**Problem**: Starting at the line with "[(420,537),(419,519),(409,519),(410,539),(420,537)]", retype every remaining line of the records exactly. Do not include pictures.

**Excerpted records**:
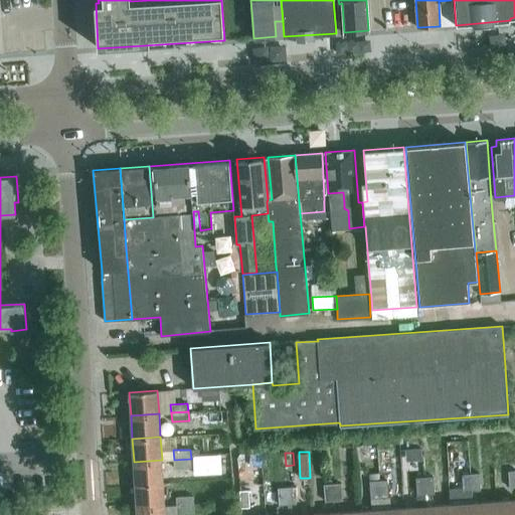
[(220,458),(191,460),(192,479),(221,478),(220,458)]
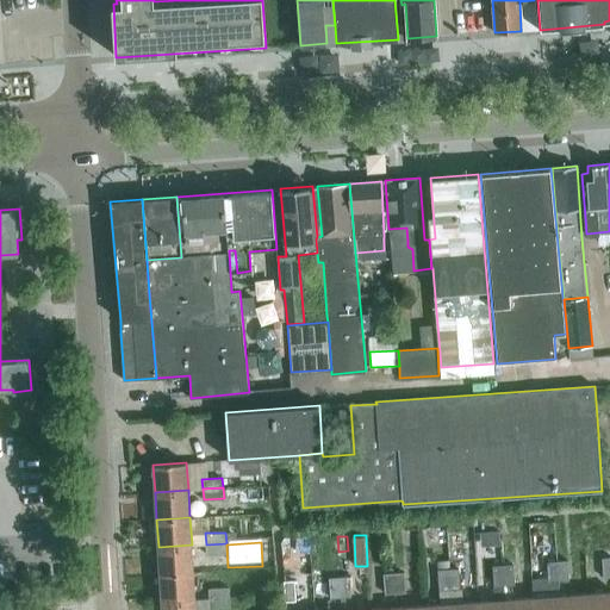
[(226,554),(226,543),(206,545),(206,554),(226,554)]
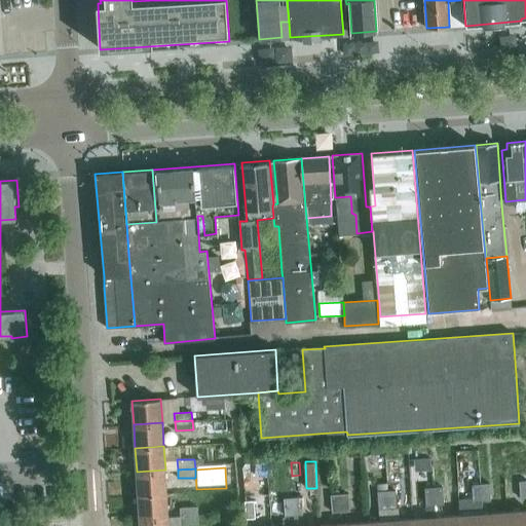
[(166,493),(165,470),(137,472),(138,495),(166,493)]
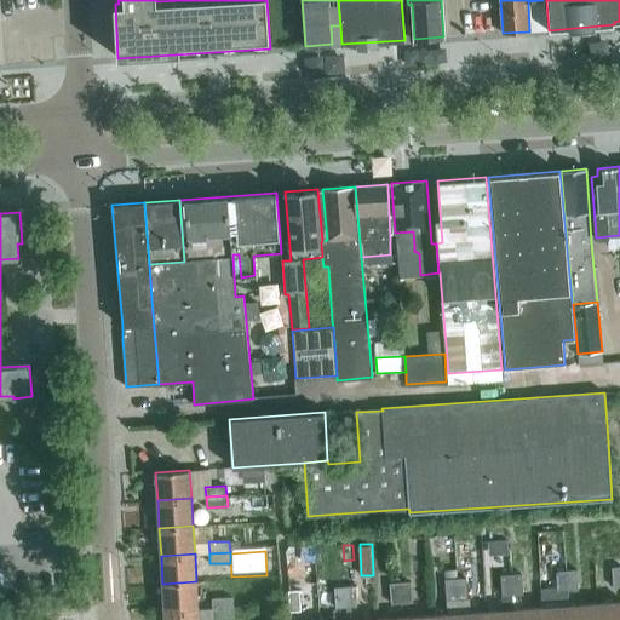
[(345,583),(355,581),(354,563),(344,563),(345,583)]
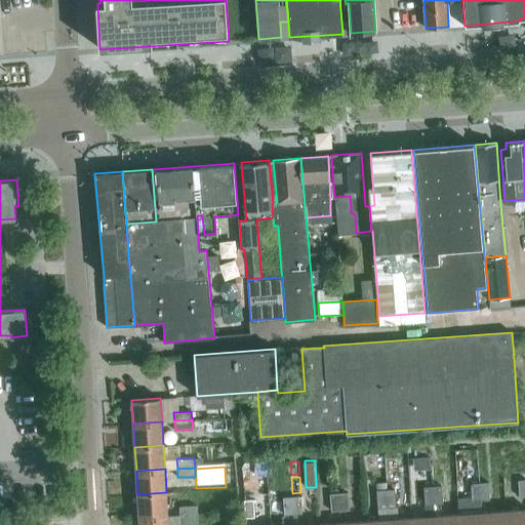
[(480,482),(471,483),(472,501),(481,500),(480,482)]
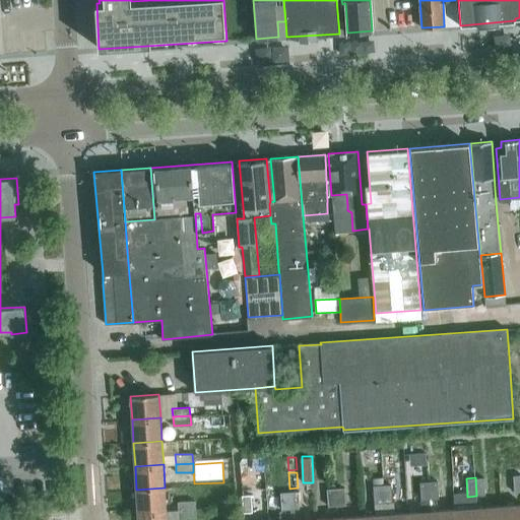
[(485,495),(484,477),(475,477),(476,496),(485,495)]
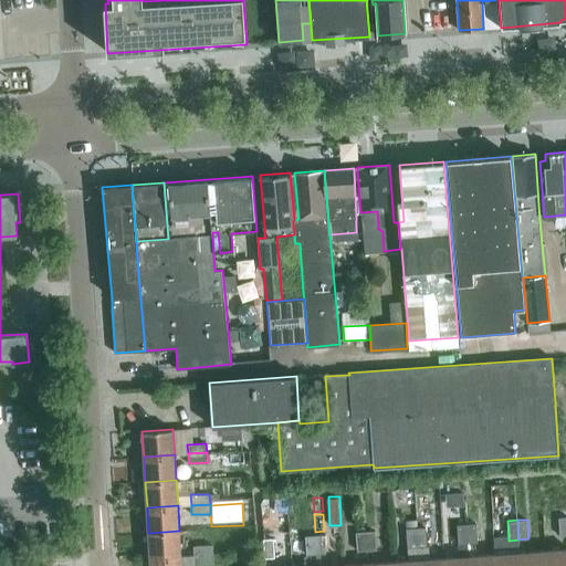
[(494,565),(494,555),(479,555),(477,523),(467,524),(468,543),(469,556),(469,565),(494,565)]
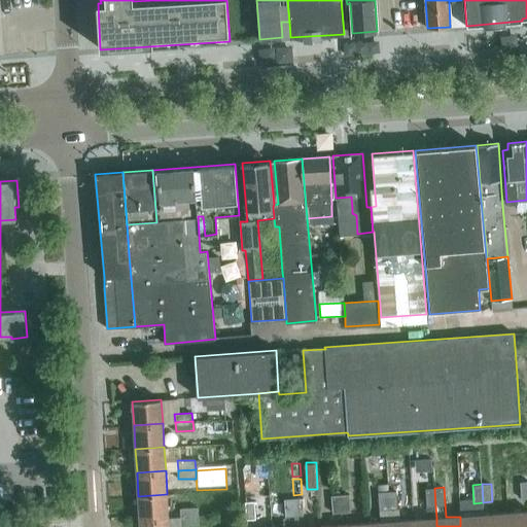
[(435,505),(434,488),(425,488),(426,506),(435,505)]
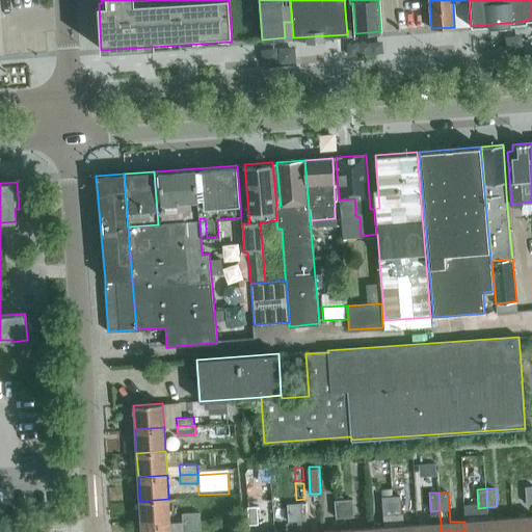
[(392,514),(391,496),(382,497),(383,514),(392,514)]
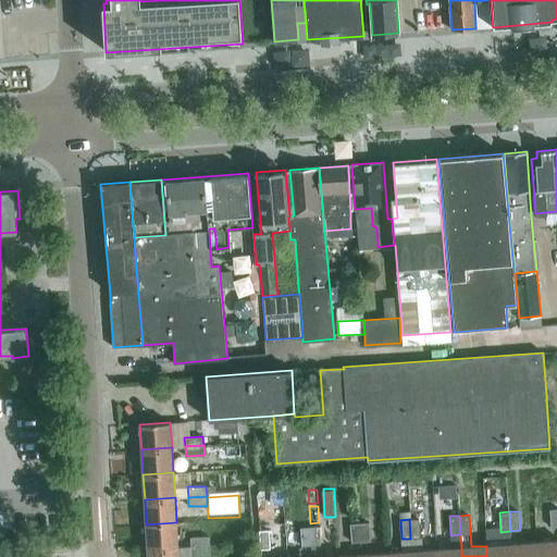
[(420,537),(419,519),(409,519),(410,539),(420,537)]
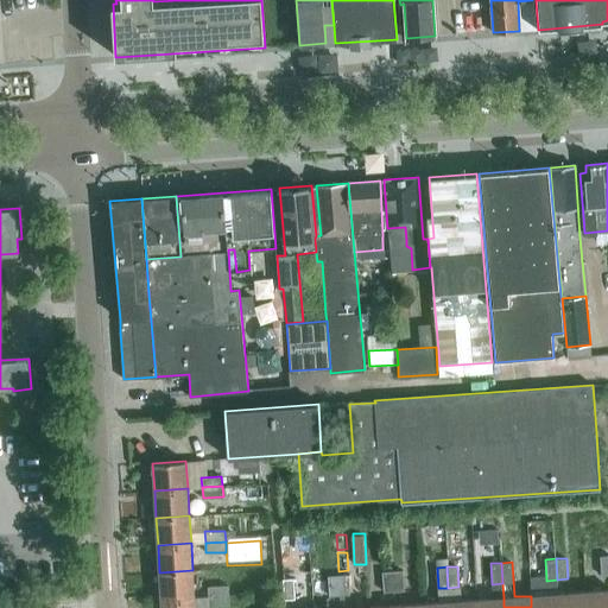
[(405,590),(403,569),(392,570),(393,591),(405,590)]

**Response to the task**:
[(420,537),(419,519),(409,519),(410,539),(420,537)]
[(405,590),(403,569),(392,570),(393,591),(405,590)]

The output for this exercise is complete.